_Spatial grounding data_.
§ §

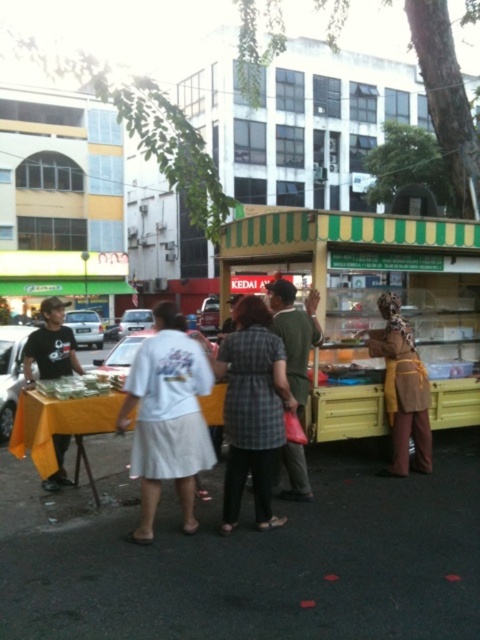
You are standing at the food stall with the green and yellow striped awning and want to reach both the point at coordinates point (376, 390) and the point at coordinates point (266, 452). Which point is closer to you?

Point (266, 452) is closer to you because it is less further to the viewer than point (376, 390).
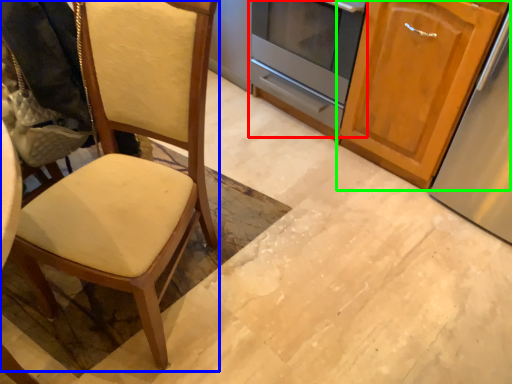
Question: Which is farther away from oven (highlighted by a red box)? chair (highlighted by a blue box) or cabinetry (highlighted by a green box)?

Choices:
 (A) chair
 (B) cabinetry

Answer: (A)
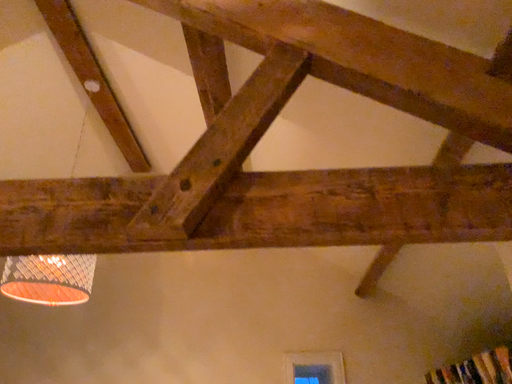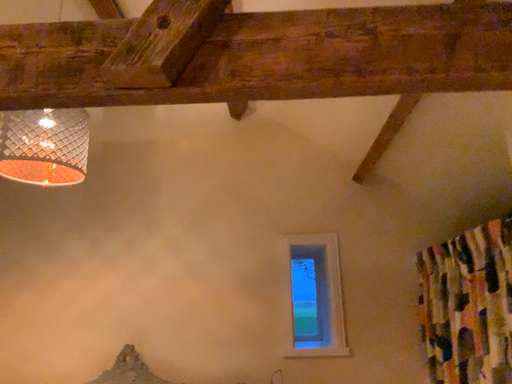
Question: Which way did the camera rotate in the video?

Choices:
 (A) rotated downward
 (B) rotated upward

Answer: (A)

§ §

Arrange every line of the data above as a numbered list, omitting blank lines and leaving the pictures out.

1. You are standing at the food stall with the green and yellow striped awning and want to reach both the point at coordinates point (376, 390) and the point at coordinates point (266, 452). Which point is closer to you?
2. Point (266, 452) is closer to you because it is less further to the viewer than point (376, 390).
3. Question: Which is farther away from oven (highlighted by a red box)? chair (highlighted by a blue box) or cabinetry (highlighted by a green box)?
4. Choices:
5.  (A) chair
6.  (B) cabinetry
7. Answer: (A)
8. Question: Which way did the camera rotate in the video?
9. Choices:
10.  (A) rotated downward
11.  (B) rotated upward
12. Answer: (A)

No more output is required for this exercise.